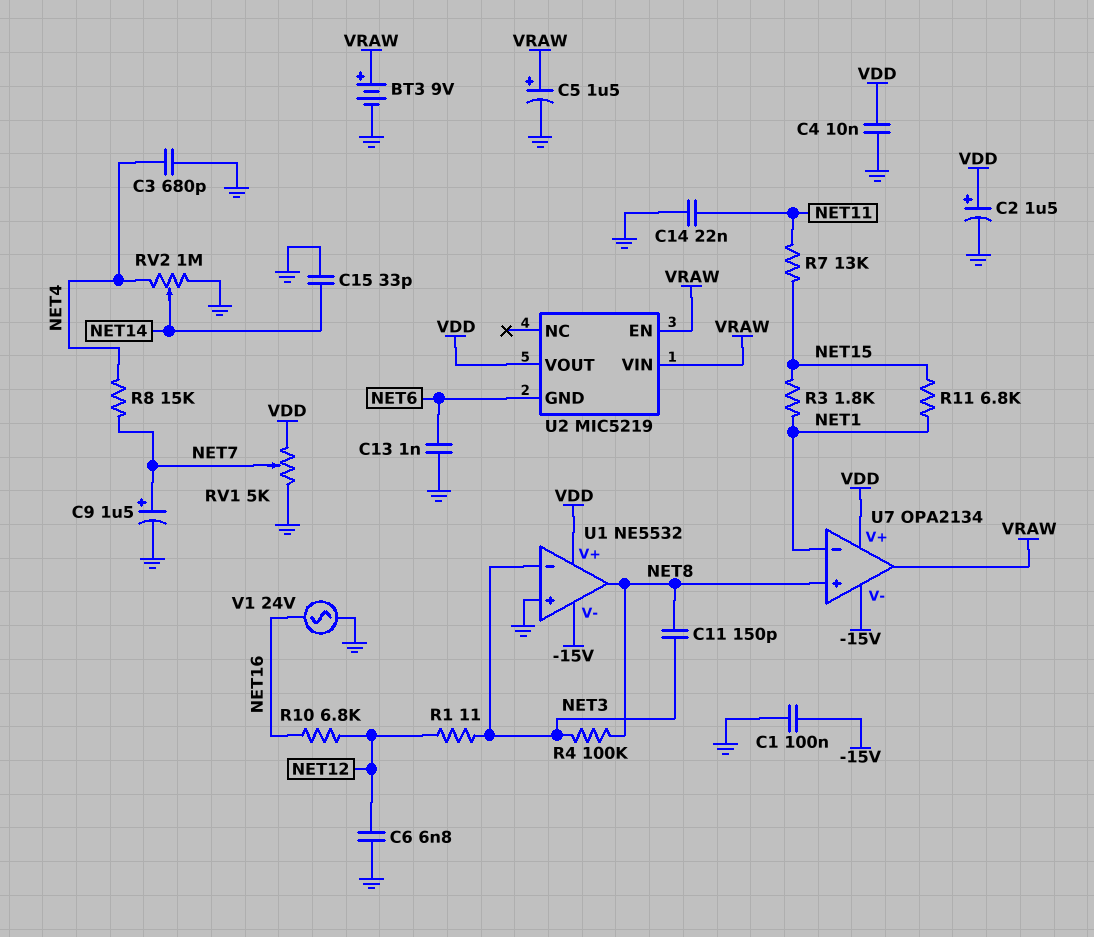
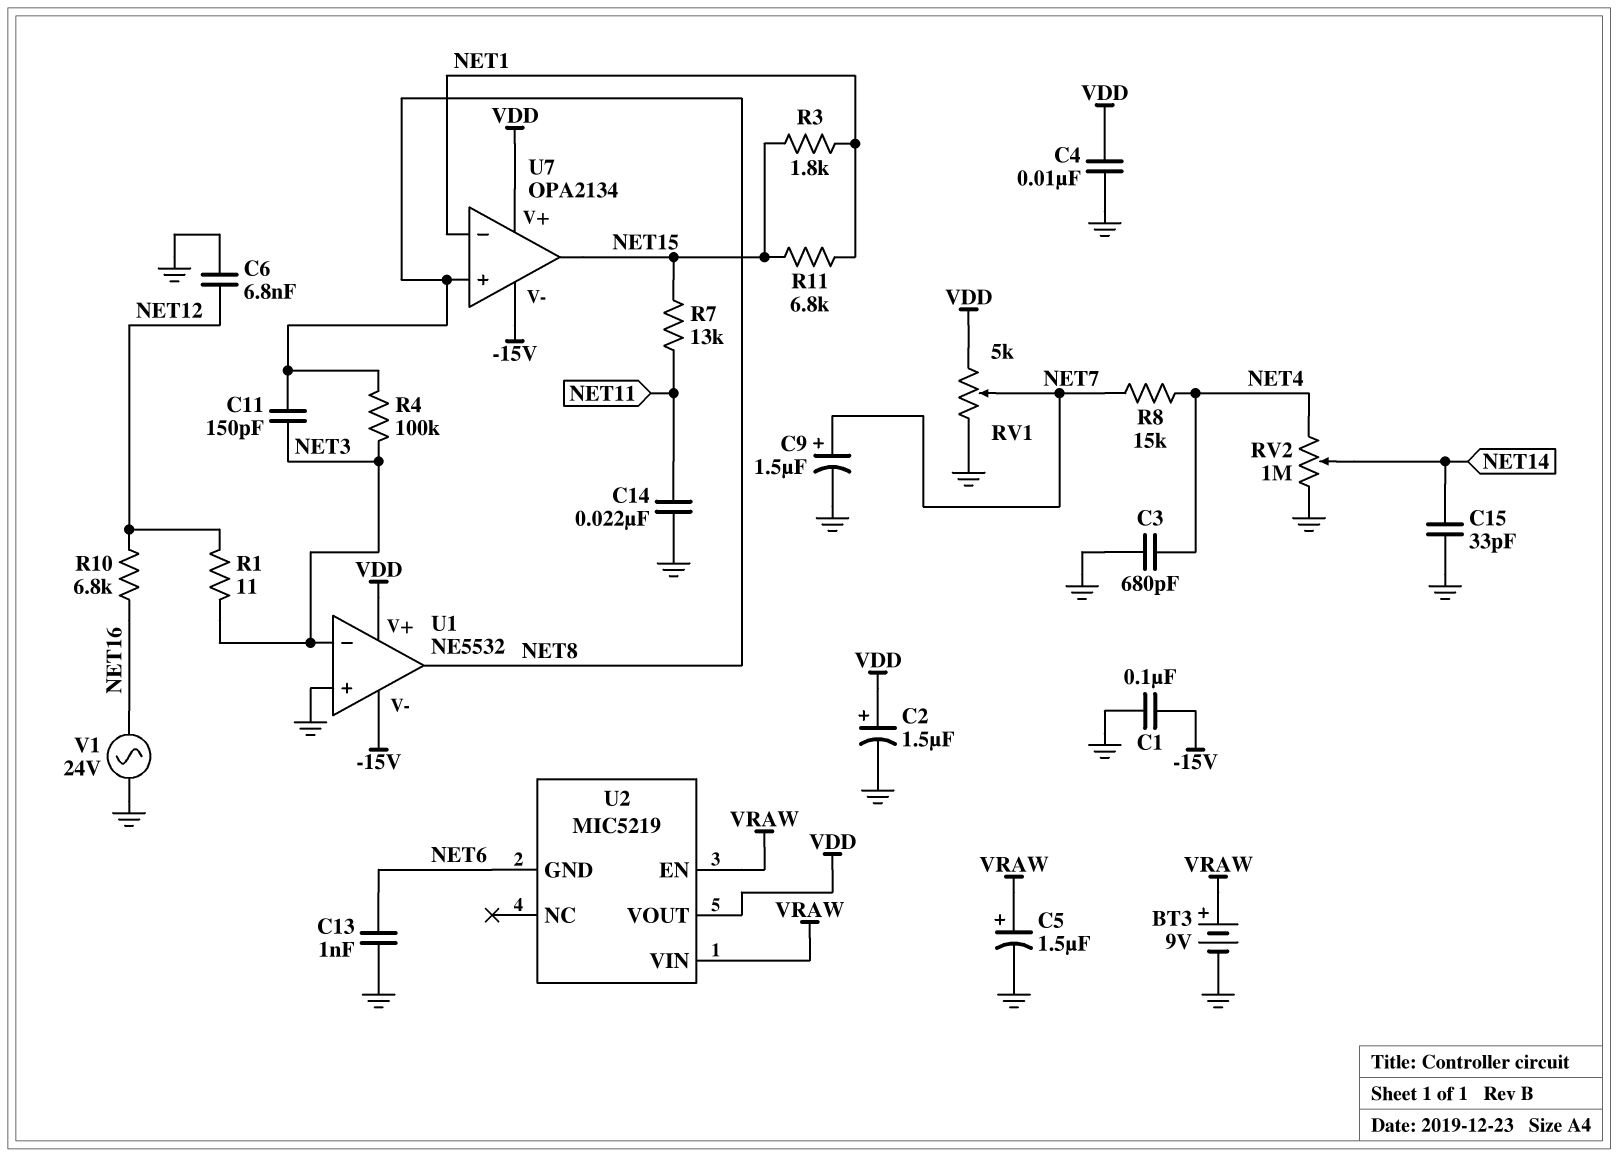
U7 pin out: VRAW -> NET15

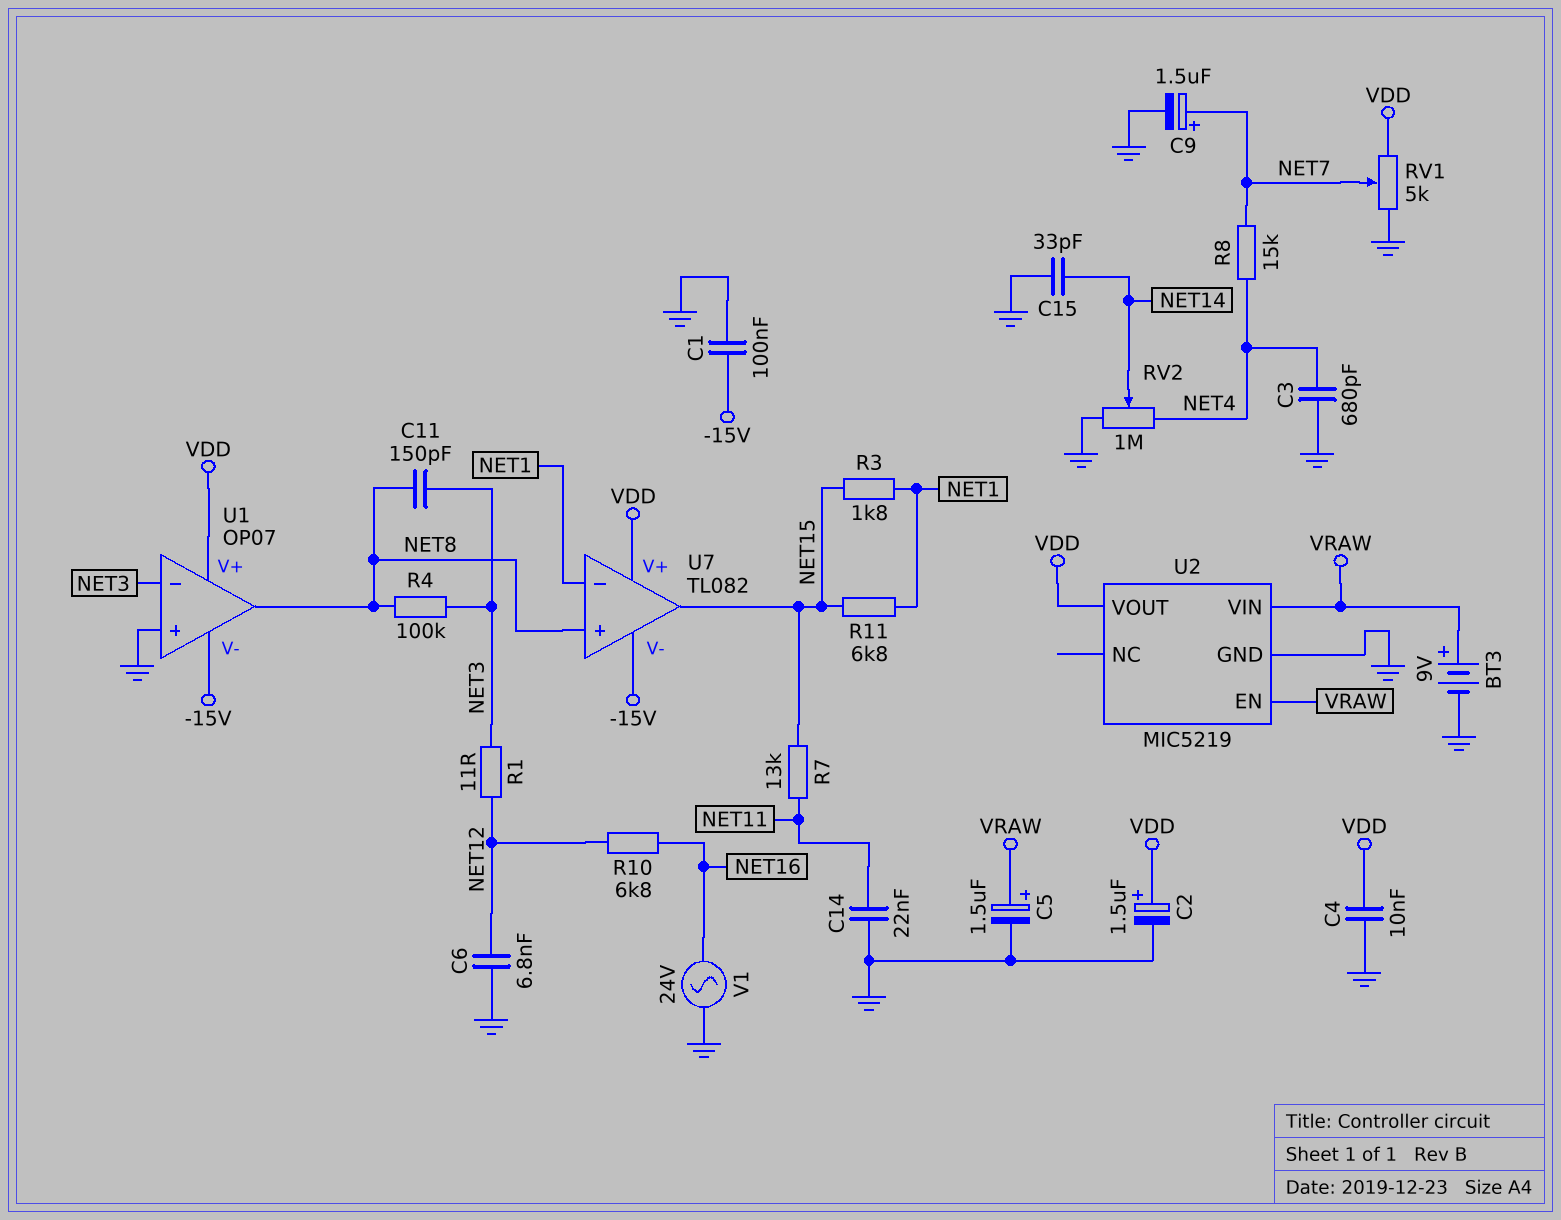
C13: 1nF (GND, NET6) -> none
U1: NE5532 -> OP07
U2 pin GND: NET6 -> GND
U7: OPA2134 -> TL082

***

- [Exercise requirements]
Please repeat the records above exactly, leaving every picture out.

- [Answer to this problem]
U7 pin out: VRAW -> NET15

C13: 1nF (GND, NET6) -> none
U1: NE5532 -> OP07
U2 pin GND: NET6 -> GND
U7: OPA2134 -> TL082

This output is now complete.